_TASK PROMPT_
Look through the data below and show every line that includes "degrees".

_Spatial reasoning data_
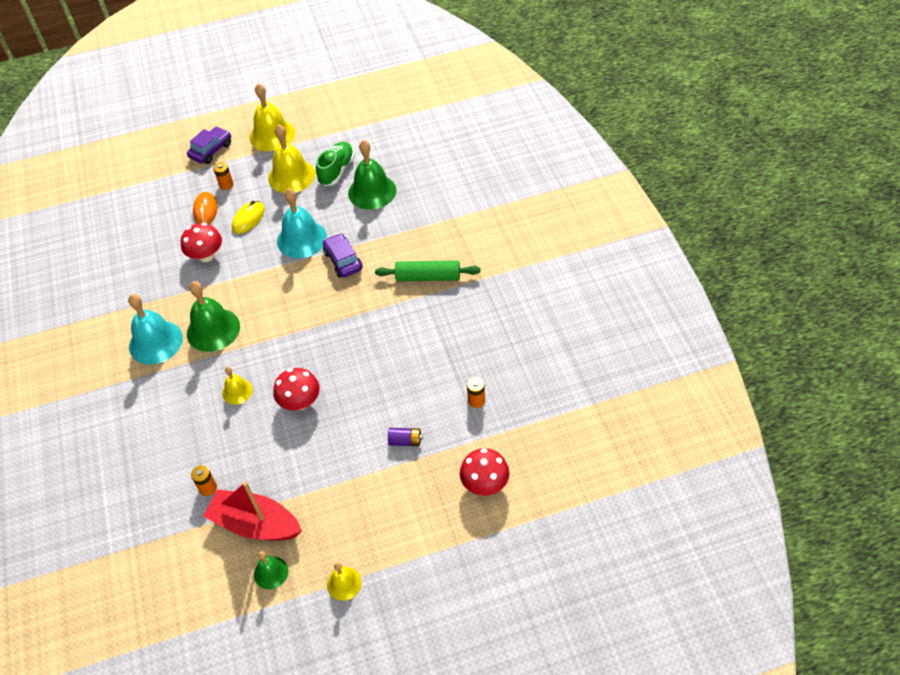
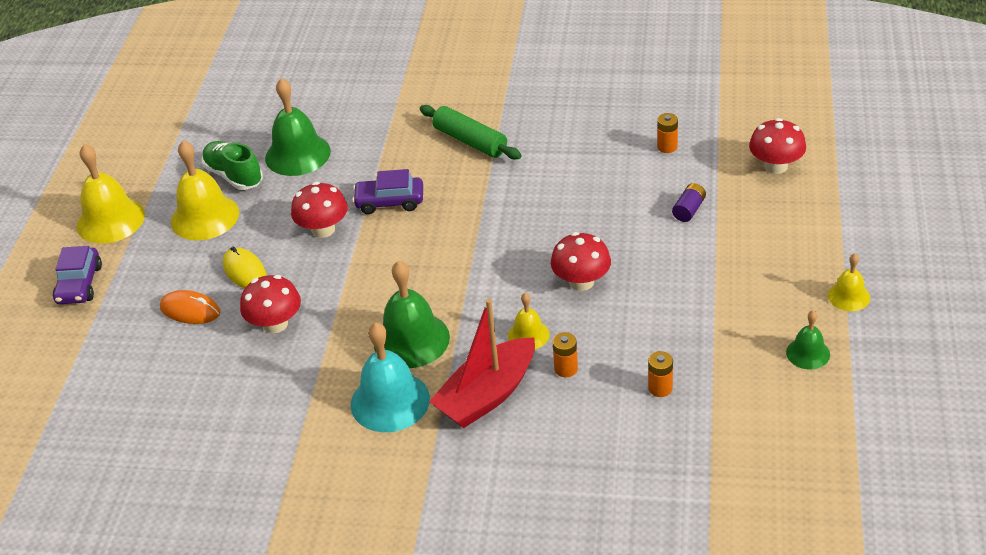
camera: 65 degrees left, 10 degrees down
(211, 150) = (79, 284): purple car -> purple car turned 150 degrees counterclockwise
(226, 185) = (161, 281): orange battery -> orange battery (566, 369)
(255, 524) = (735, 354): red boat -> red boat (487, 395)
(301, 239) = (323, 229): turquoise bell -> red mushroom
(428, 277) = (470, 141): green rolling pin -> green rolling pin turned 75 degrees counterclockwise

_WRITTEN SOLUTION_
camera: 65 degrees left, 10 degrees down
(211, 150) = (79, 284): purple car -> purple car turned 150 degrees counterclockwise
(428, 277) = (470, 141): green rolling pin -> green rolling pin turned 75 degrees counterclockwise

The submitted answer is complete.